#### [Task goal]
Pictures aside, repeat every record below exactly.

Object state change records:
========

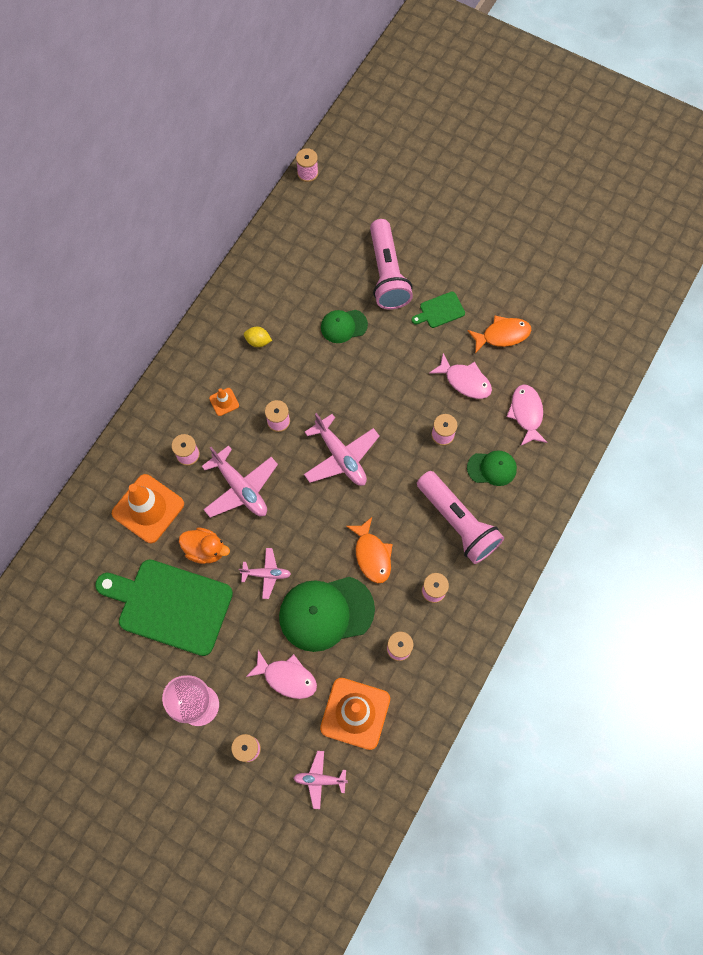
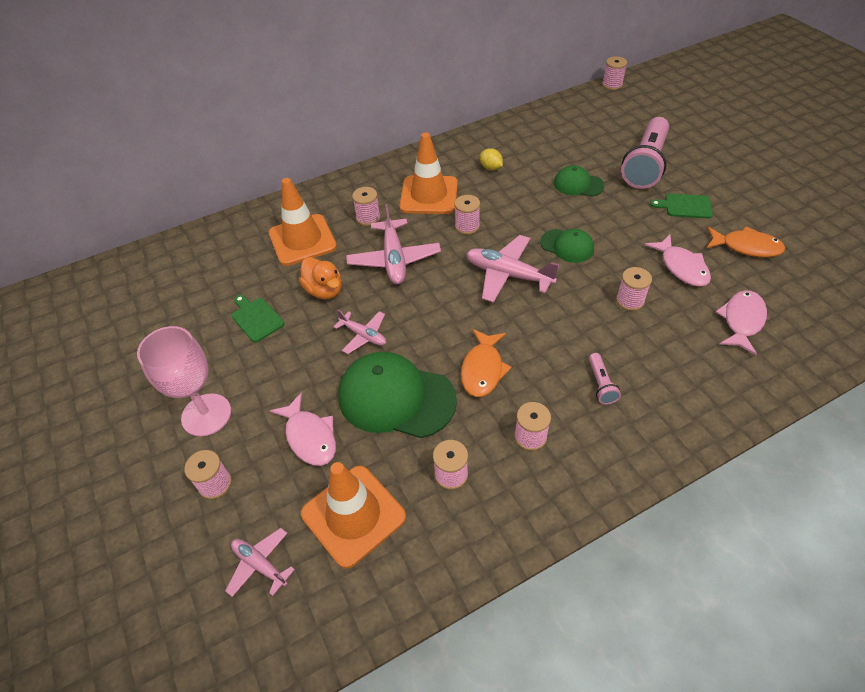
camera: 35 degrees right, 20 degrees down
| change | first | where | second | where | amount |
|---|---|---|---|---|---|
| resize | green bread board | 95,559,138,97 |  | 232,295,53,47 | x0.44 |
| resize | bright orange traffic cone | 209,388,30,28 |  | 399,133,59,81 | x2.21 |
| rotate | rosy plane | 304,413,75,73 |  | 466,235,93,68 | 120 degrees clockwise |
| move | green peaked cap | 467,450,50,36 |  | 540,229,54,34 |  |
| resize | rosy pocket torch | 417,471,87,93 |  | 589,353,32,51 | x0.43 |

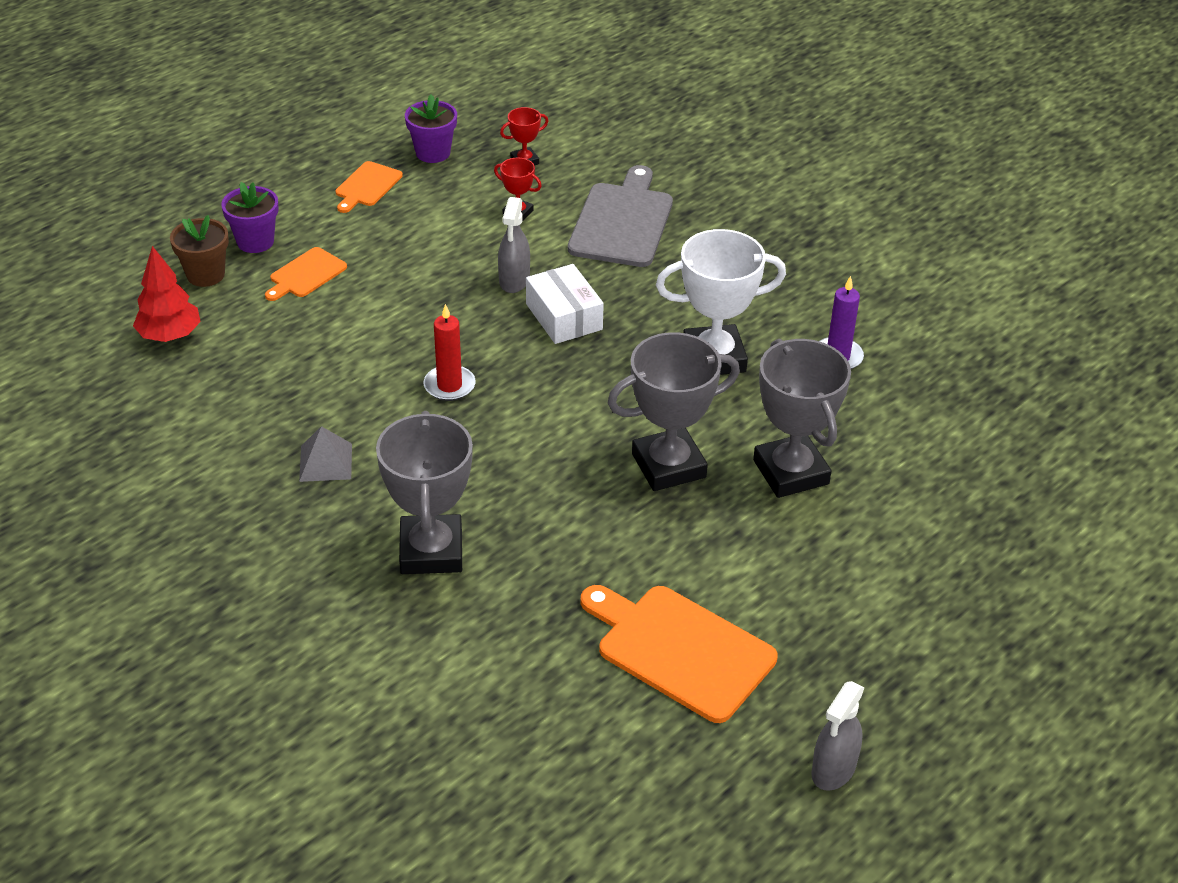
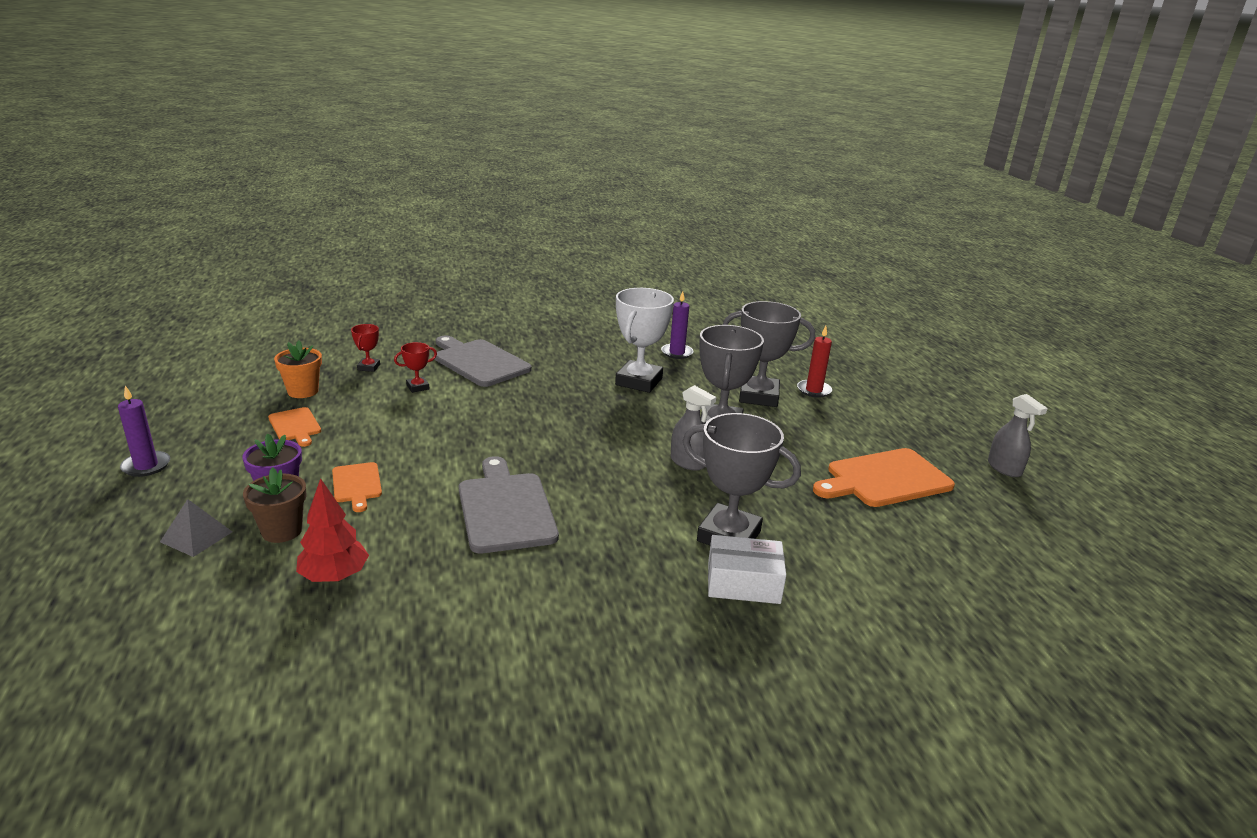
camera: 60 degrees left, 15 degrees down
| change | first | where | second | where | amount |
|---|---|---|---|---|---|
| insert |  |  | violet candle | 118,386,52,91 |  |
| move | gray solid pyramid | 299,426,53,56 |  | 160,499,72,58 |  |
| recolor | violet flower pot | 405,94,52,69 | bright orange flower pot | 274,340,48,58 |  |
| insert |  |  | gray bread board | 459,456,100,97 |  |
| move | gray spray cleaner | 498,197,32,96 |  | 671,385,45,86 |  |
| move | snow-white parcel | 526,264,78,80 |  | 708,535,78,69 |  |
| move | crimson candle | 423,304,53,97 |  | 797,326,35,72 |  |

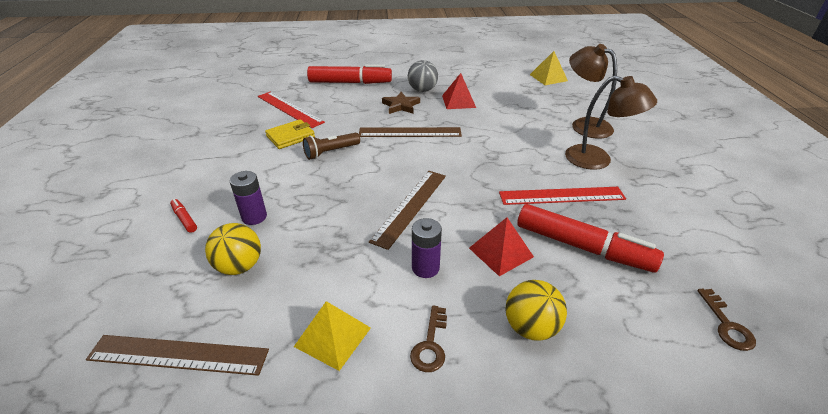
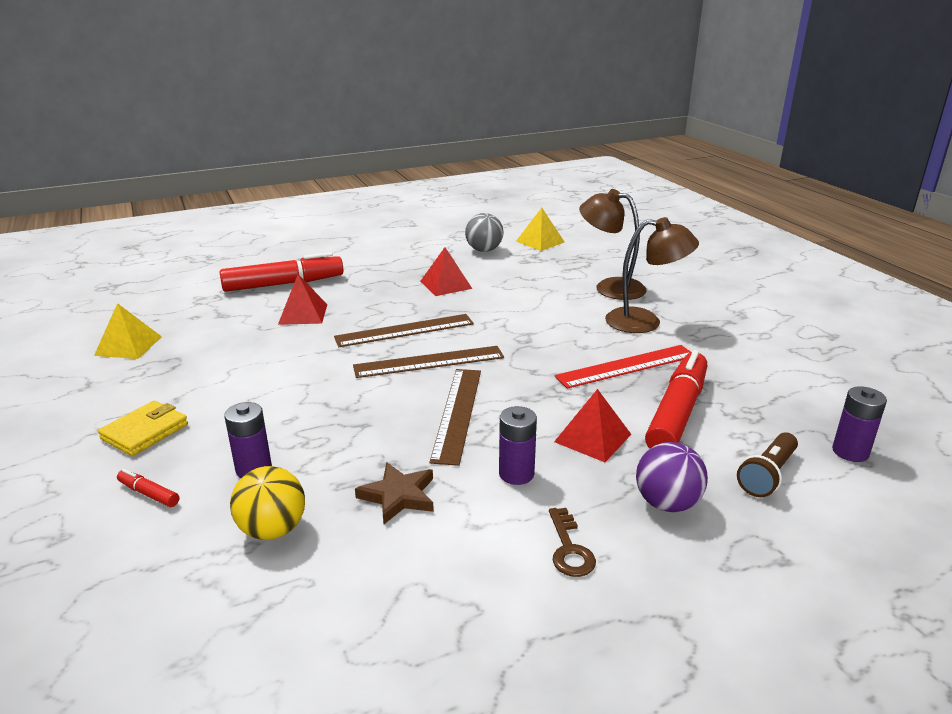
camera: 20 degrees left, 10 degrees down
| change | first | where | second | where | amount |
|---|---|---|---|---|---|
| move | golden solid pyramid | 294,301,77,70 |  | 94,303,68,56 |  |
| move | golden billfold | 265,119,50,30 |  | 98,401,90,55 |  |
| insert |  |  | crimson solid pyramid | 278,274,49,51 |  |
| move | russet ruler | 86,335,183,41 |  | 353,346,151,32 |  |
| move | russet star shape | 382,92,38,22 |  | 355,462,79,62 |  |
| move | gray sphere | 408,60,30,32 |  | 465,213,38,39 |  |
| recolor | golden sphere | 505,280,62,61 | violet sphere | 636,442,72,70 |  |
| rotate | crimson marker | 517,204,147,69 |  | 645,350,62,99 | 75 degrees counterclockwise |
| move | russet pocket torch | 303,133,57,27 |  | 737,432,61,65 |  |
| replace | russet door key | 697,289,59,62 | violet AA battery | 832,386,55,76 |  |
| delete | crimson ruler | 258,92,67,36 |  |  |  |

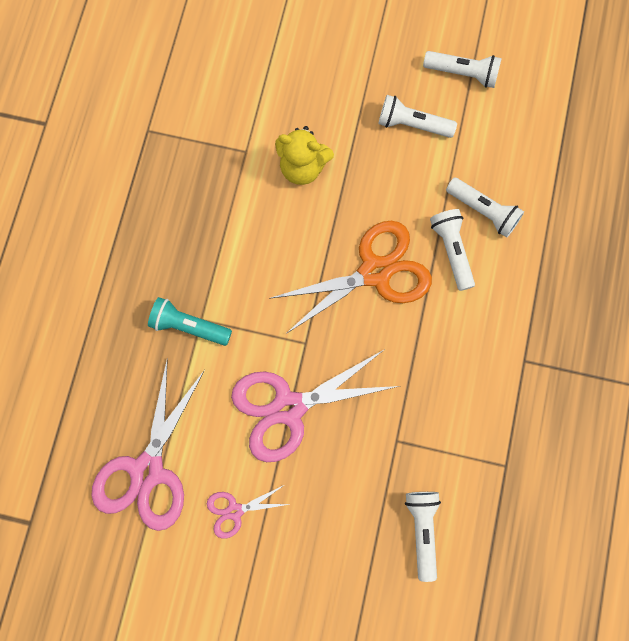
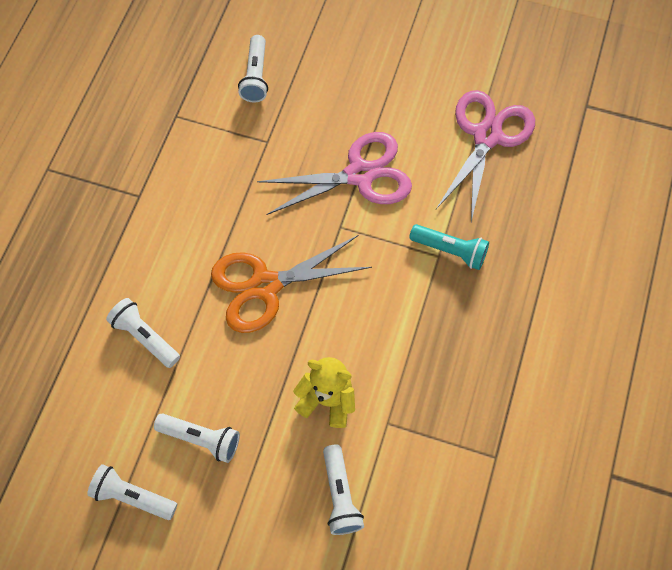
camera: 175 degrees left, 10 degrees down
| change | first | where | second | where | amount |
|---|---|---|---|---|---|
| move | snow-white pocket torch | 430,209,45,82 |  | 323,444,41,91 |  |
| delete | rosy scissors | 207,484,83,55 |  |  |  |

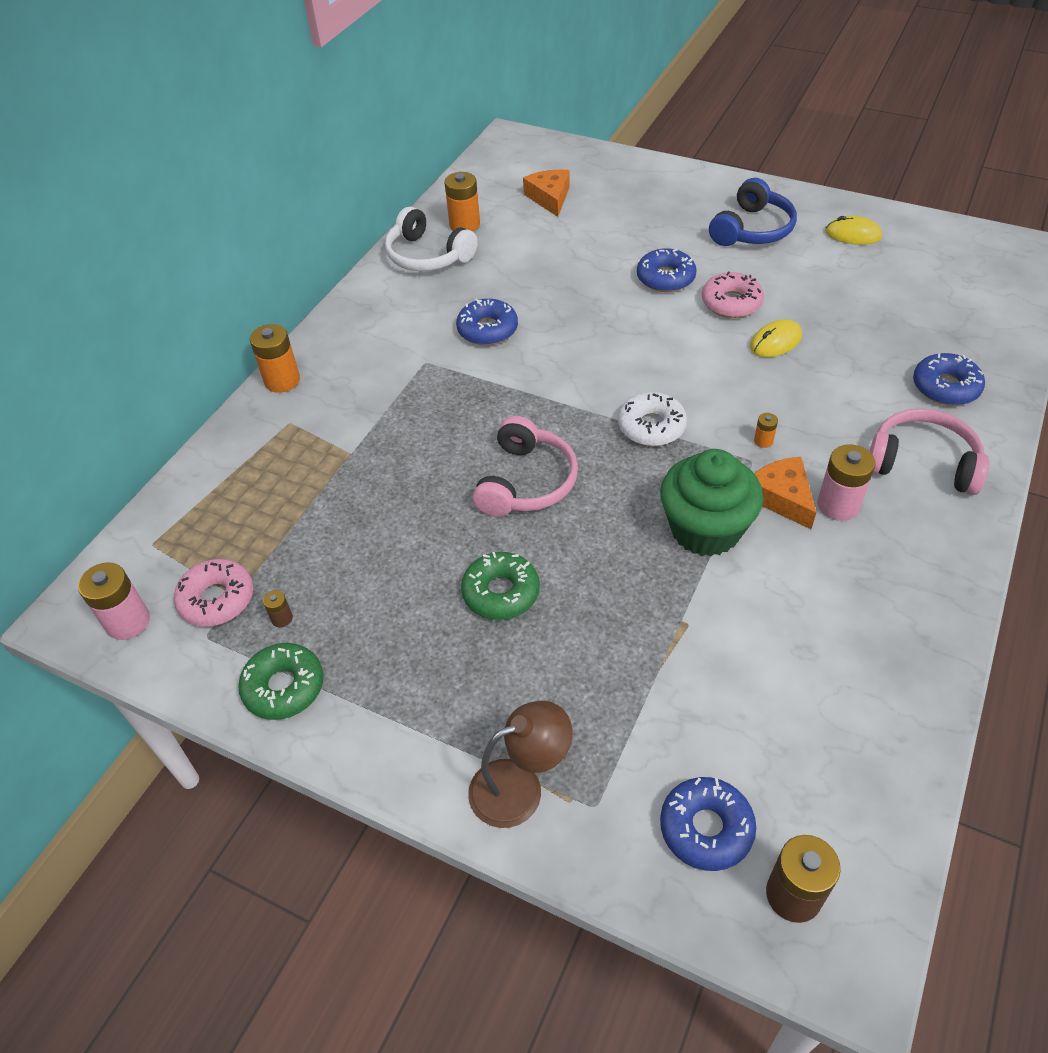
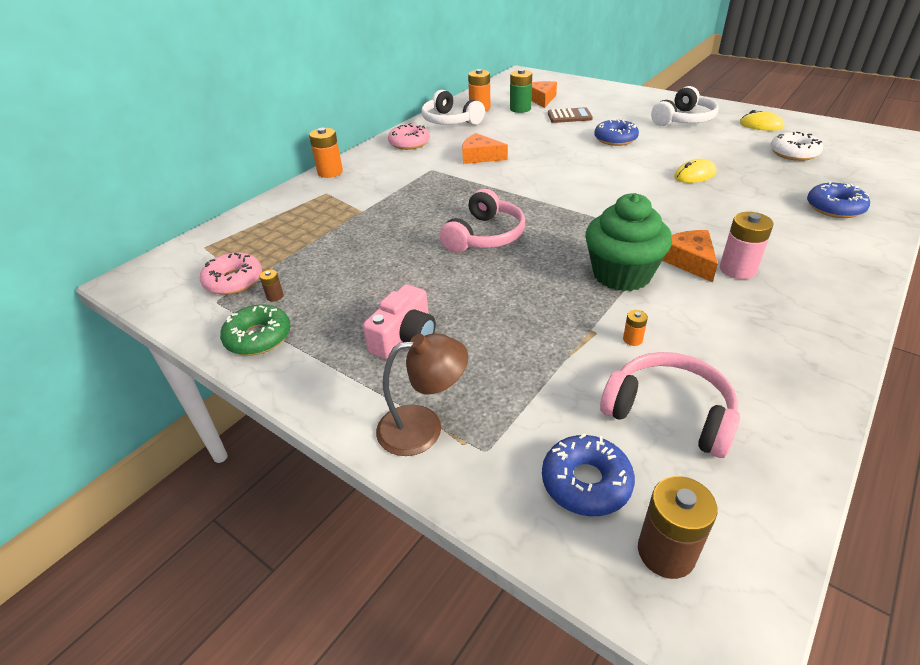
camera: 10 degrees right, 10 degrees down
| change | first | where | second | where | amount |
|---|---|---|---|---|---|
| insert |  |  | rosy photo camera | 363,284,73,76 |  |
| move | rosy donut | 702,272,62,46 |  | 388,123,42,27 |  |
| replace | royal blue donut | 456,299,62,46 | bright orange cheese wedge | 462,133,46,31 |  |
| insert |  |  | green AA battery | 510,69,22,44 |  |
| insert |  |  | russet calculator | 548,107,45,16 |  |
| move | rosy over-ear headphones | 869,408,121,87 |  | 600,352,140,106 |  |
| move | bright orange AA battery | 754,413,24,35 |  | 623,310,25,36 |  |
| recolor | royal blue over-ear headphones | 709,178,88,68 | snow-white over-ear headphones | 651,86,68,40 |  |
| move | snow-white donut | 618,392,69,54 |  | 771,132,52,29 |  |
| delete | rosy AA battery | 78,562,72,78 |  |  |  |
| delete | green donut | 461,552,79,68 |  |  |  |

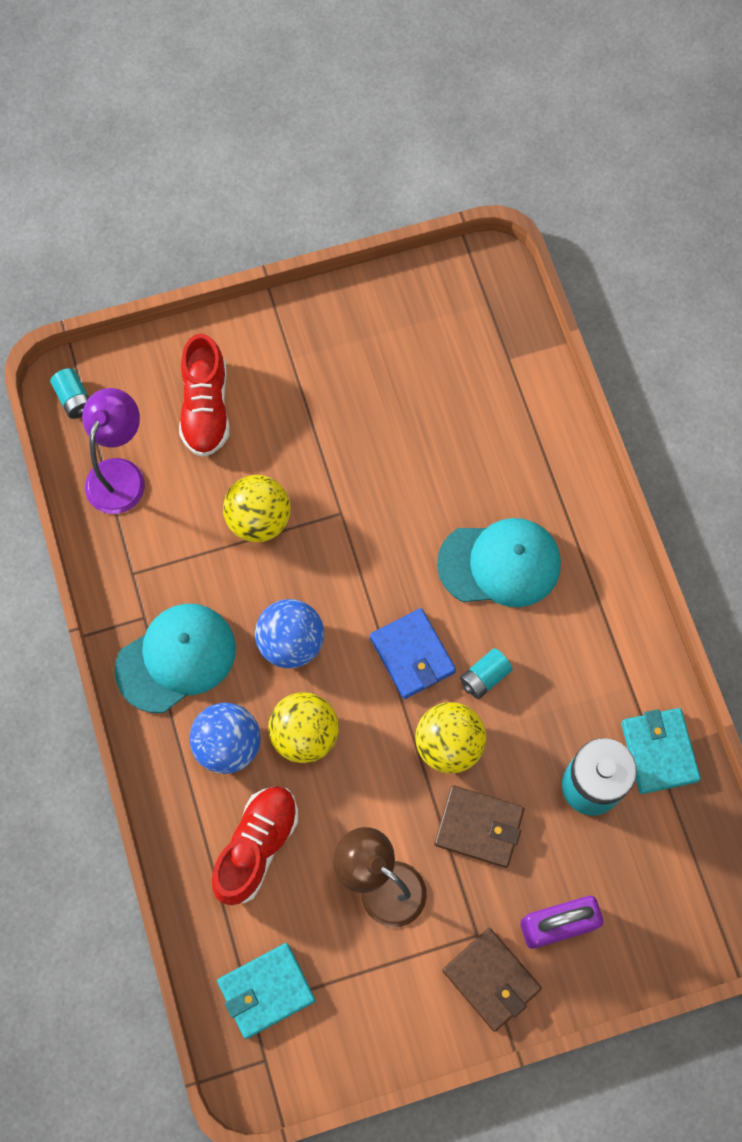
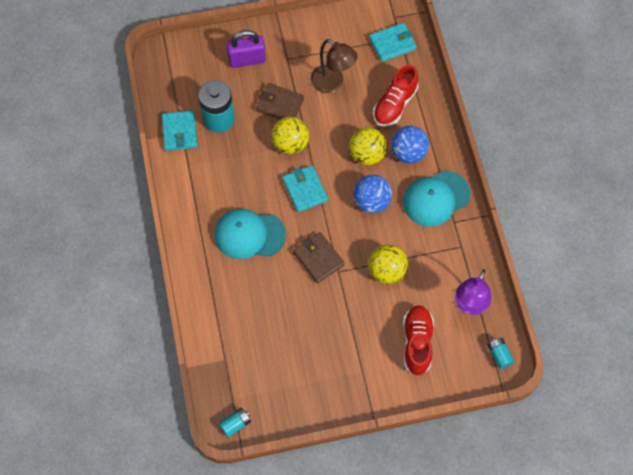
camera: 175 degrees left, 5 degrees down
| change | first | where | second | where | amount |
|---|---|---|---|---|---|
| move | turquoise AA battery | 460,648,53,51 |  | 219,408,32,30 |  |
| recolor | royal blue billfold | 370,608,86,91 | turquoise billfold | 282,165,46,47 |  |
| move | russet billfold | 442,928,100,104 |  | 293,232,52,51 |  |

========

#### [Completed task]
camera: 35 degrees right, 20 degrees down
| change | first | where | second | where | amount |
|---|---|---|---|---|---|
| resize | green bread board | 95,559,138,97 |  | 232,295,53,47 | x0.44 |
| resize | bright orange traffic cone | 209,388,30,28 |  | 399,133,59,81 | x2.21 |
| rotate | rosy plane | 304,413,75,73 |  | 466,235,93,68 | 120 degrees clockwise |
| move | green peaked cap | 467,450,50,36 |  | 540,229,54,34 |  |
| resize | rosy pocket torch | 417,471,87,93 |  | 589,353,32,51 | x0.43 |

camera: 60 degrees left, 15 degrees down
| change | first | where | second | where | amount |
|---|---|---|---|---|---|
| insert |  |  | violet candle | 118,386,52,91 |  |
| move | gray solid pyramid | 299,426,53,56 |  | 160,499,72,58 |  |
| recolor | violet flower pot | 405,94,52,69 | bright orange flower pot | 274,340,48,58 |  |
| insert |  |  | gray bread board | 459,456,100,97 |  |
| move | gray spray cleaner | 498,197,32,96 |  | 671,385,45,86 |  |
| move | snow-white parcel | 526,264,78,80 |  | 708,535,78,69 |  |
| move | crimson candle | 423,304,53,97 |  | 797,326,35,72 |  |

camera: 20 degrees left, 10 degrees down
| change | first | where | second | where | amount |
|---|---|---|---|---|---|
| move | golden solid pyramid | 294,301,77,70 |  | 94,303,68,56 |  |
| move | golden billfold | 265,119,50,30 |  | 98,401,90,55 |  |
| insert |  |  | crimson solid pyramid | 278,274,49,51 |  |
| move | russet ruler | 86,335,183,41 |  | 353,346,151,32 |  |
| move | russet star shape | 382,92,38,22 |  | 355,462,79,62 |  |
| move | gray sphere | 408,60,30,32 |  | 465,213,38,39 |  |
| recolor | golden sphere | 505,280,62,61 | violet sphere | 636,442,72,70 |  |
| rotate | crimson marker | 517,204,147,69 |  | 645,350,62,99 | 75 degrees counterclockwise |
| move | russet pocket torch | 303,133,57,27 |  | 737,432,61,65 |  |
| replace | russet door key | 697,289,59,62 | violet AA battery | 832,386,55,76 |  |
| delete | crimson ruler | 258,92,67,36 |  |  |  |

camera: 175 degrees left, 10 degrees down
| change | first | where | second | where | amount |
|---|---|---|---|---|---|
| move | snow-white pocket torch | 430,209,45,82 |  | 323,444,41,91 |  |
| delete | rosy scissors | 207,484,83,55 |  |  |  |

camera: 10 degrees right, 10 degrees down
| change | first | where | second | where | amount |
|---|---|---|---|---|---|
| insert |  |  | rosy photo camera | 363,284,73,76 |  |
| move | rosy donut | 702,272,62,46 |  | 388,123,42,27 |  |
| replace | royal blue donut | 456,299,62,46 | bright orange cheese wedge | 462,133,46,31 |  |
| insert |  |  | green AA battery | 510,69,22,44 |  |
| insert |  |  | russet calculator | 548,107,45,16 |  |
| move | rosy over-ear headphones | 869,408,121,87 |  | 600,352,140,106 |  |
| move | bright orange AA battery | 754,413,24,35 |  | 623,310,25,36 |  |
| recolor | royal blue over-ear headphones | 709,178,88,68 | snow-white over-ear headphones | 651,86,68,40 |  |
| move | snow-white donut | 618,392,69,54 |  | 771,132,52,29 |  |
| delete | rosy AA battery | 78,562,72,78 |  |  |  |
| delete | green donut | 461,552,79,68 |  |  |  |

camera: 175 degrees left, 5 degrees down
| change | first | where | second | where | amount |
|---|---|---|---|---|---|
| move | turquoise AA battery | 460,648,53,51 |  | 219,408,32,30 |  |
| recolor | royal blue billfold | 370,608,86,91 | turquoise billfold | 282,165,46,47 |  |
| move | russet billfold | 442,928,100,104 |  | 293,232,52,51 |  |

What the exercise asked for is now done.